**Directions for this task**
Retype exactly the lines of the listing below from the one with "C212: 15nF (GND, U203/RST) -> 15nF (+5V, GND)" through the last, both included, and leave every picture out.

**Records supplied**
==================================================
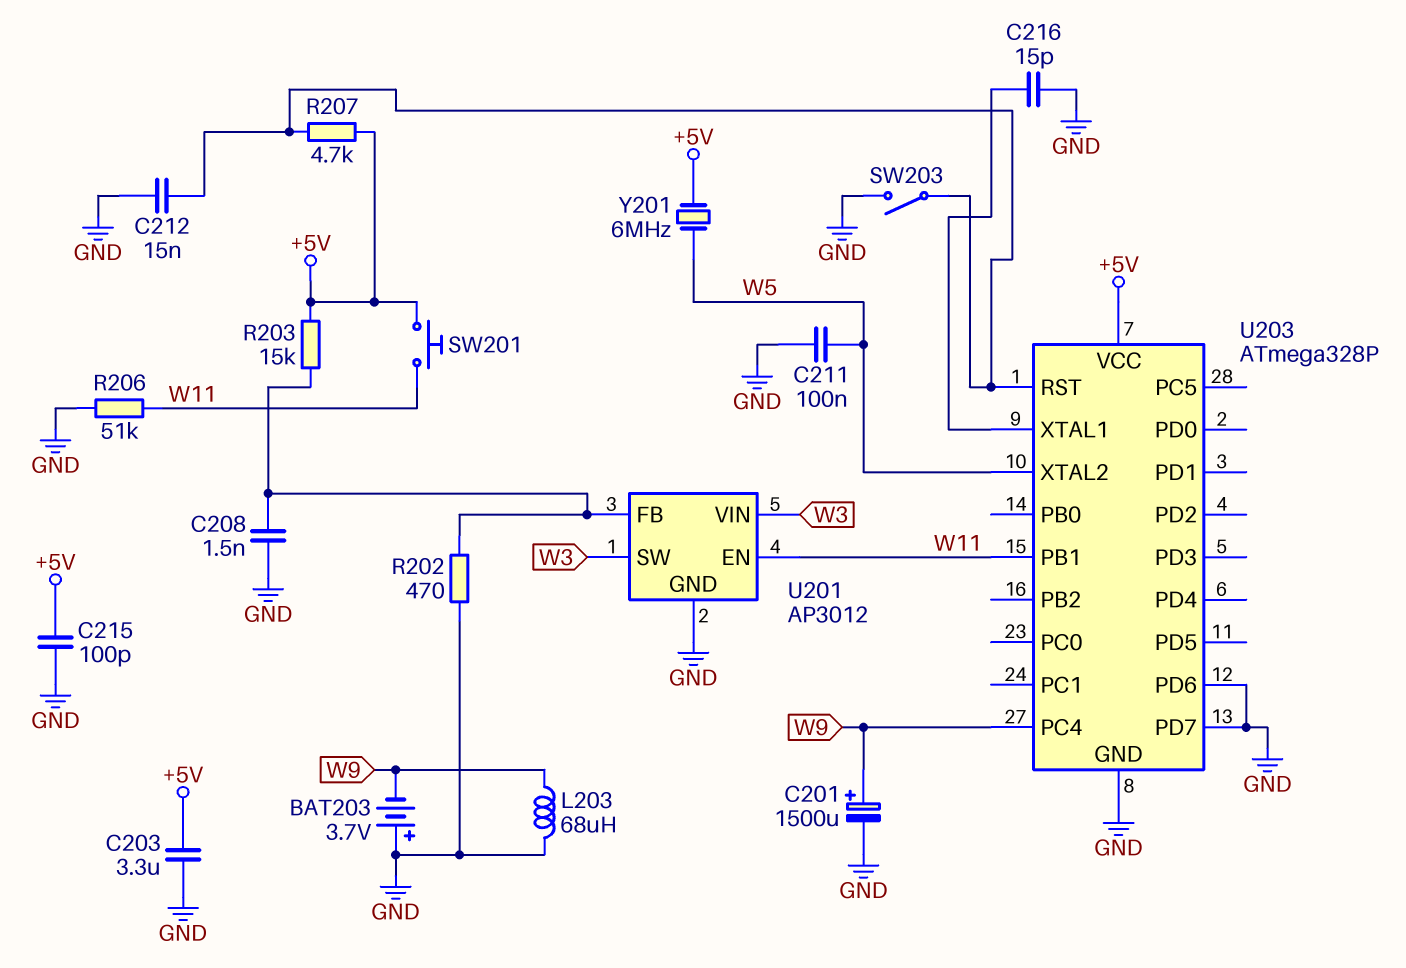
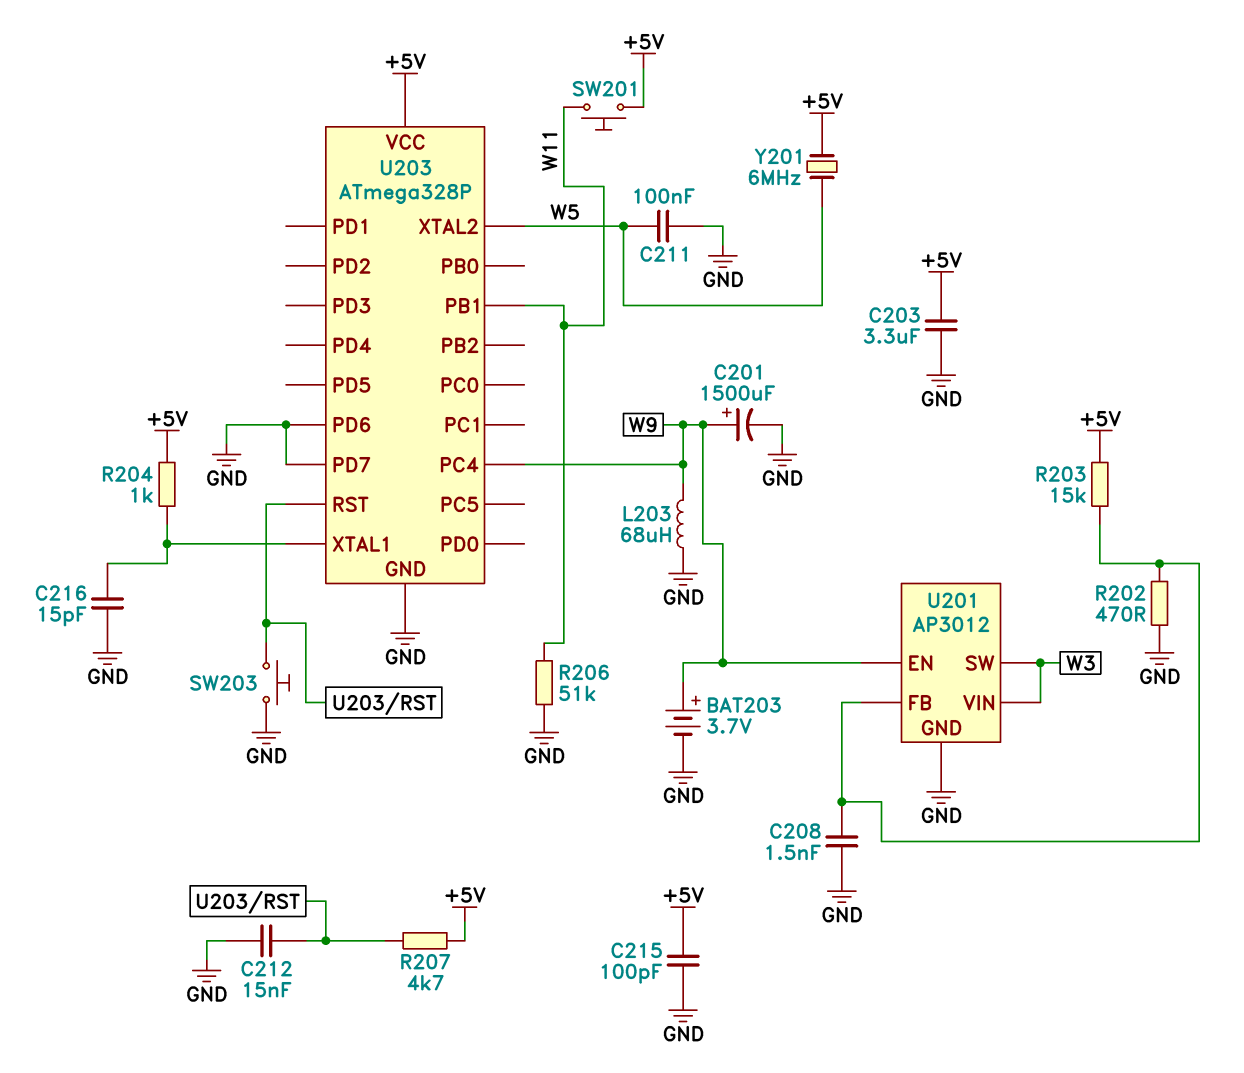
BAT203: 3.7V (plus GND, minus W9) -> 3.7V (plus W9, minus GND)
R204: none -> 1k (+5V, U203/XTAL1)
SW203: switch (GND, U203/RST) -> button (GND, U203/RST)
U201 pin EN: W11 -> W9

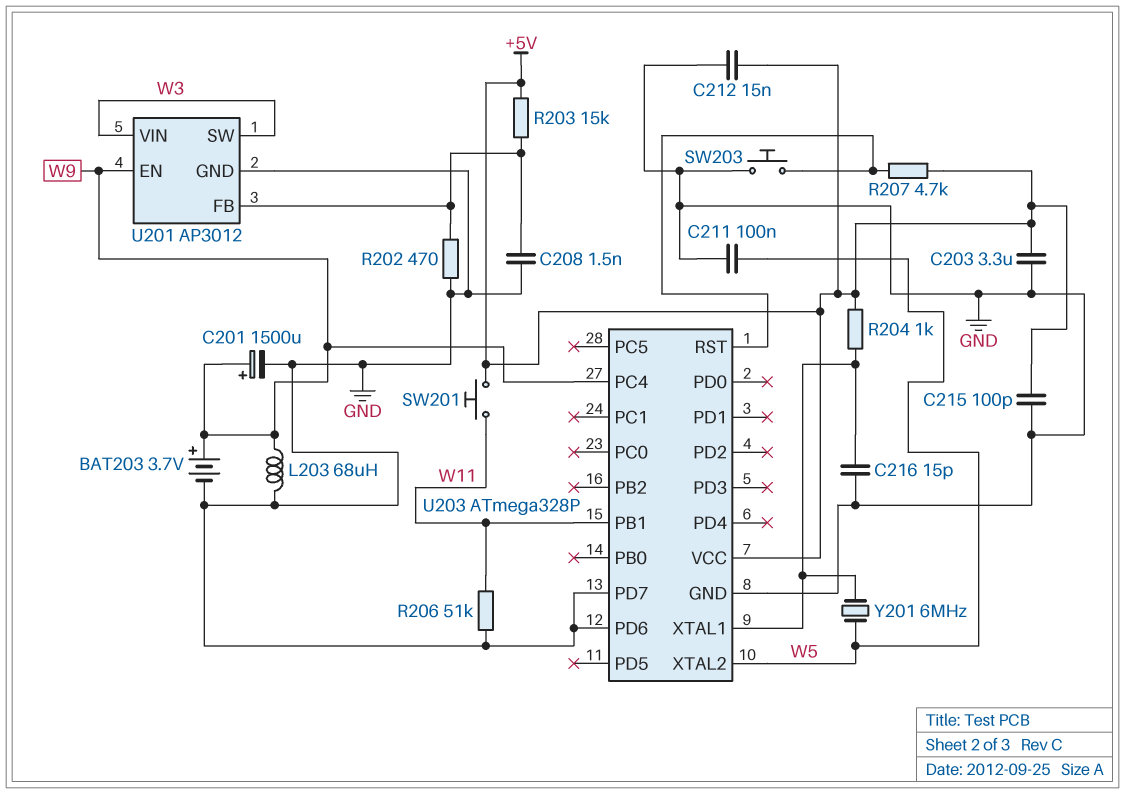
C212: 15nF (GND, U203/RST) -> 15nF (+5V, GND)
Y201: 6MHz (+5V, W5) -> 6MHz (U203/XTAL1, W5)

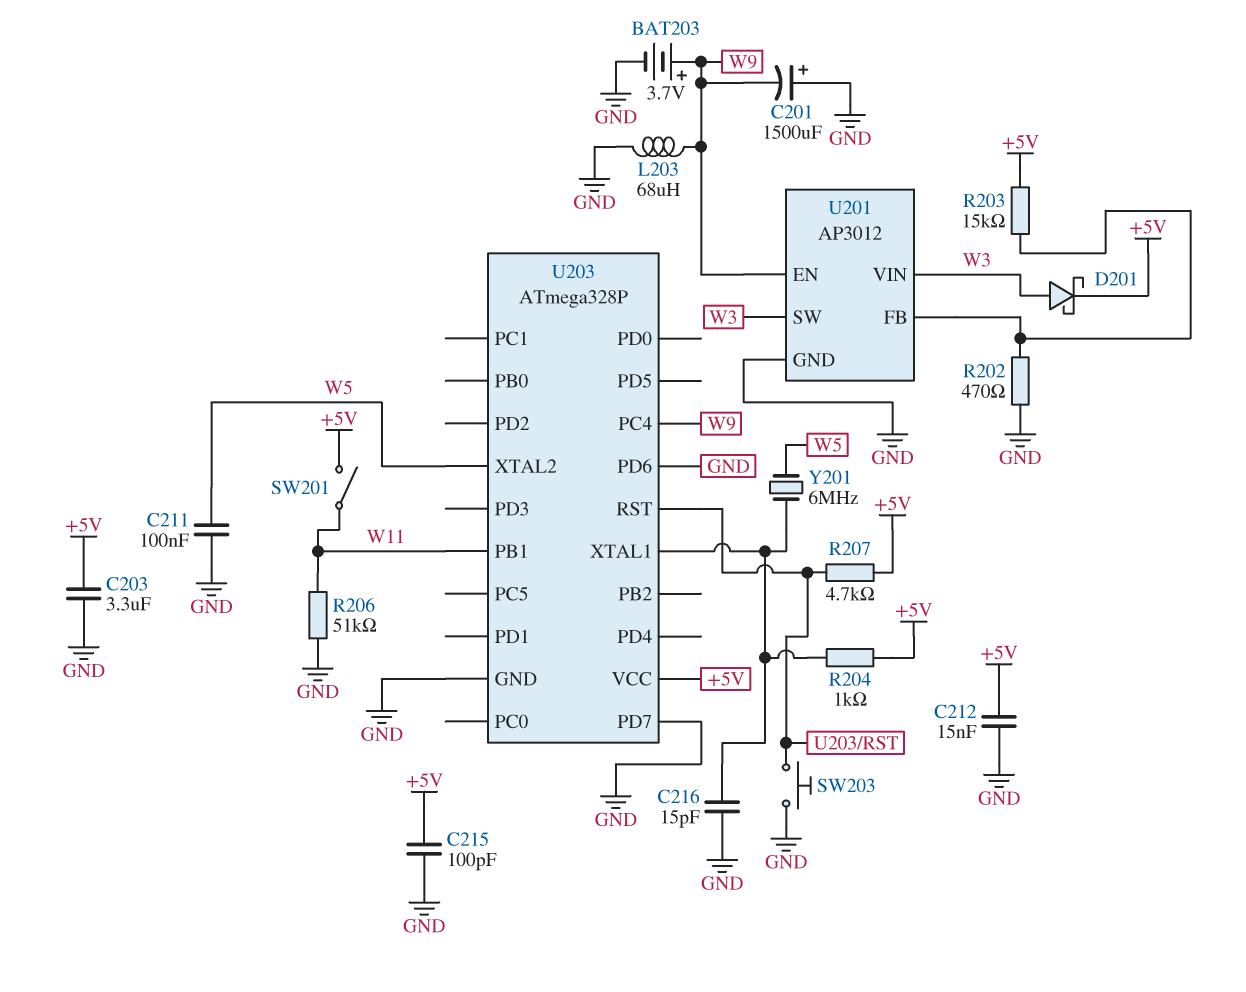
C201: 1500uF (plus W9, minus GND) -> 1500uF (plus GND, minus W9)
C208: 1.5nF (GND, U201/FB) -> none
D201: none -> schottky (A W3, K +5V)
SW201: button (+5V, W11) -> switch (+5V, W11)

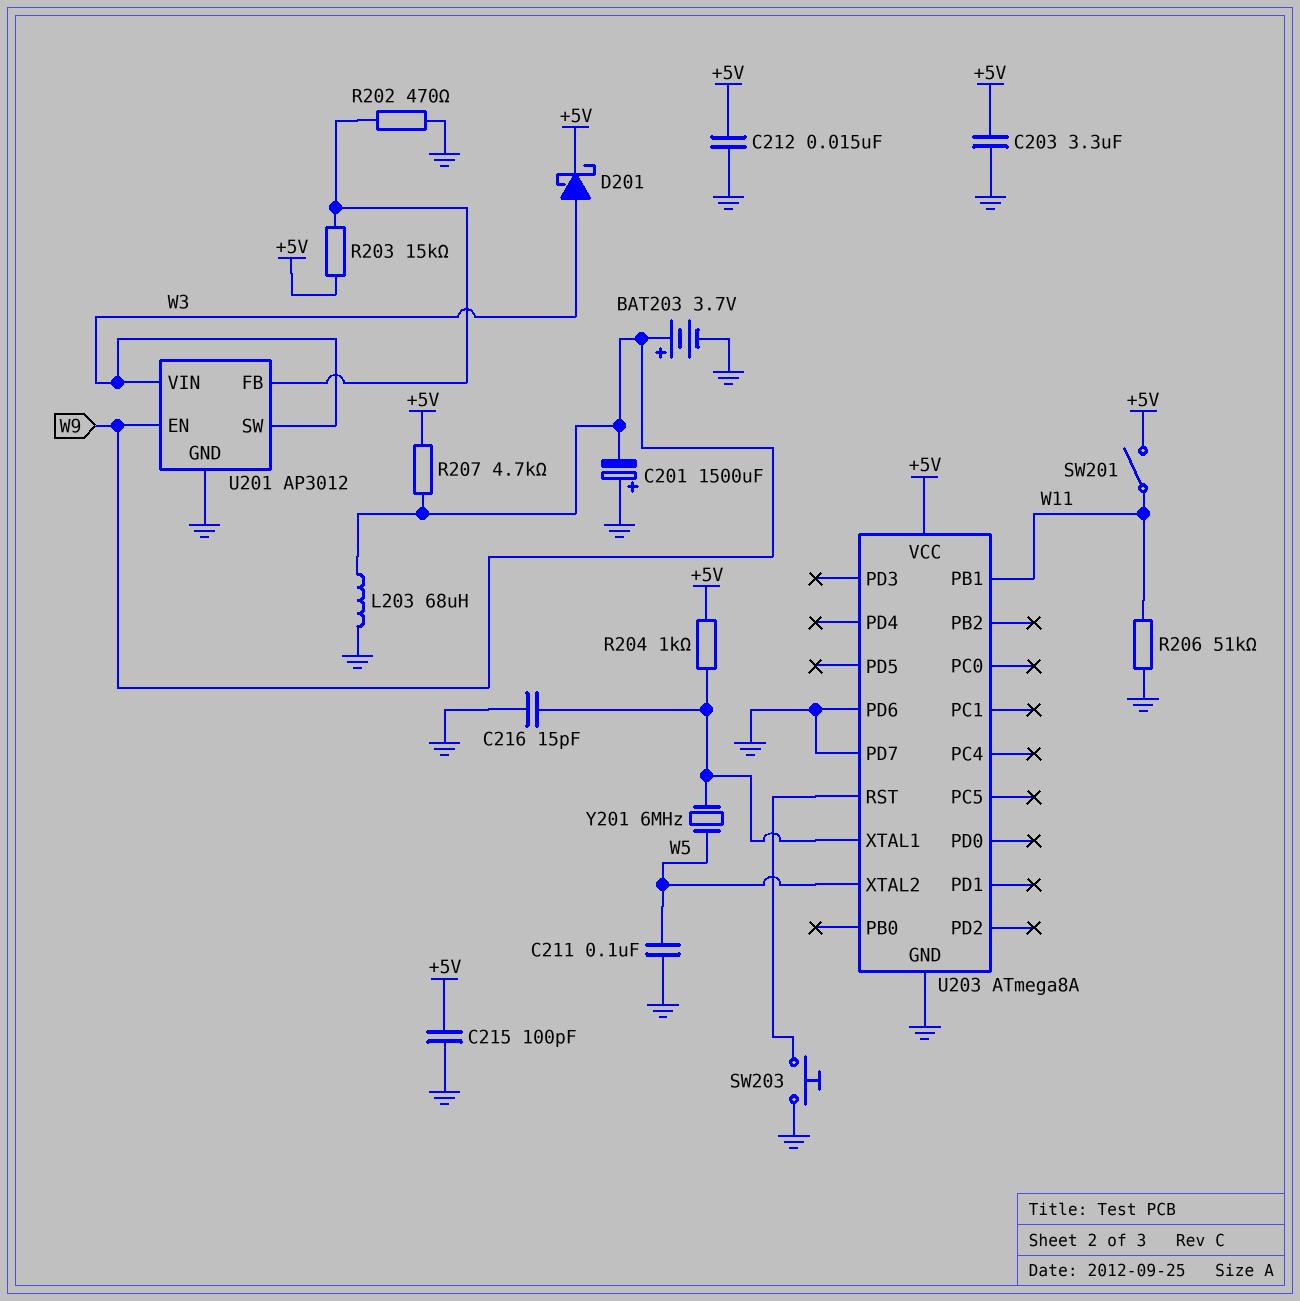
R207: 4.7k (+5V, U203/RST) -> 4.7k (+5V, W9)
U203: ATmega328P -> ATmega8A
U203 pin PC4: W9 -> none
==================================================
**The answer**
C212: 15nF (GND, U203/RST) -> 15nF (+5V, GND)
Y201: 6MHz (+5V, W5) -> 6MHz (U203/XTAL1, W5)

C201: 1500uF (plus W9, minus GND) -> 1500uF (plus GND, minus W9)
C208: 1.5nF (GND, U201/FB) -> none
D201: none -> schottky (A W3, K +5V)
SW201: button (+5V, W11) -> switch (+5V, W11)

R207: 4.7k (+5V, U203/RST) -> 4.7k (+5V, W9)
U203: ATmega328P -> ATmega8A
U203 pin PC4: W9 -> none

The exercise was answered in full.